■ What is needed ■
Reproduce, exactly and in full, only the lines below from the one containing "(325, 580) = (175, 517): pink" through the one containing "(436, 339) = (347, 329): black".
---------- Data for this task
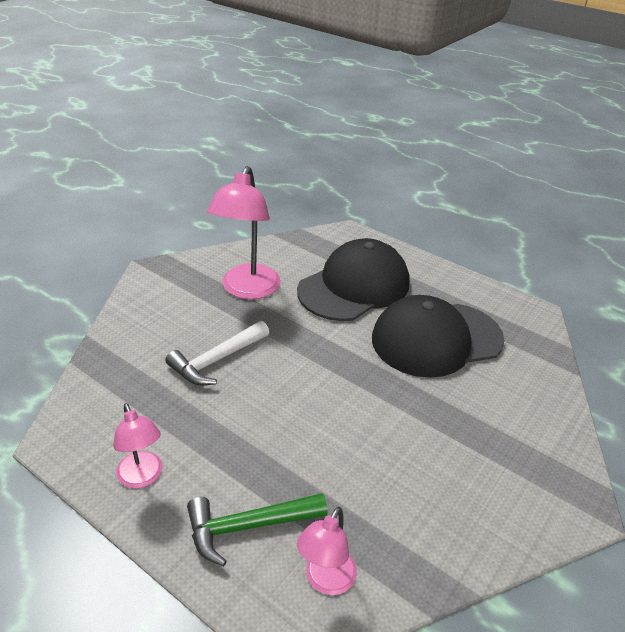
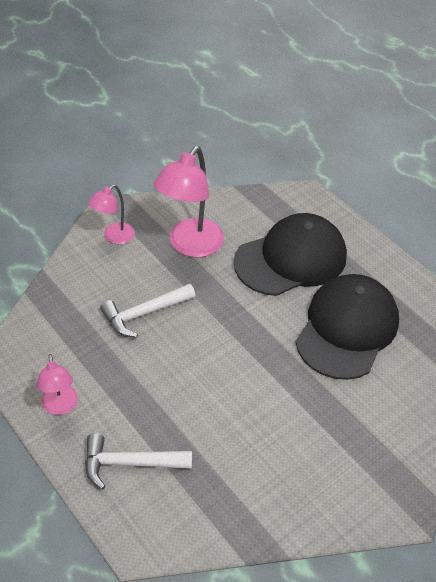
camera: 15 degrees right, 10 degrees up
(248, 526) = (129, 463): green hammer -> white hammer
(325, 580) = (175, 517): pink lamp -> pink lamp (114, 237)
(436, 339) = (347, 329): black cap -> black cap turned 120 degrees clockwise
--------------------
---------- Data for this task
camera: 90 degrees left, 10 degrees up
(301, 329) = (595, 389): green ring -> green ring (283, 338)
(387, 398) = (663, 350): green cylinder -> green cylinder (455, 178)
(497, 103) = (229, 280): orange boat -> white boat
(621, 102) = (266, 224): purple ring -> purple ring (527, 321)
--------------------
■ Task answer ■
(325, 580) = (175, 517): pink lamp -> pink lamp (114, 237)
(436, 339) = (347, 329): black cap -> black cap turned 120 degrees clockwise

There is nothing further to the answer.